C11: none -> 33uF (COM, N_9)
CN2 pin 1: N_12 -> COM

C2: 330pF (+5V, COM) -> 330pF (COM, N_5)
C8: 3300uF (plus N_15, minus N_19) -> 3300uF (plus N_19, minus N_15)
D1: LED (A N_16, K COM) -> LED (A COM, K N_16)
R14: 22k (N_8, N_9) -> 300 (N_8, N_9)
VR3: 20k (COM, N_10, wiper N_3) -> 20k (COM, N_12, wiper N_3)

________________

WHAT THE TASK ASKS: Set down the records above once more, exactly as given.

SOLUTION TO THIS PROBLEM:
C11: none -> 33uF (COM, N_9)
CN2 pin 1: N_12 -> COM

C2: 330pF (+5V, COM) -> 330pF (COM, N_5)
C8: 3300uF (plus N_15, minus N_19) -> 3300uF (plus N_19, minus N_15)
D1: LED (A N_16, K COM) -> LED (A COM, K N_16)
R14: 22k (N_8, N_9) -> 300 (N_8, N_9)
VR3: 20k (COM, N_10, wiper N_3) -> 20k (COM, N_12, wiper N_3)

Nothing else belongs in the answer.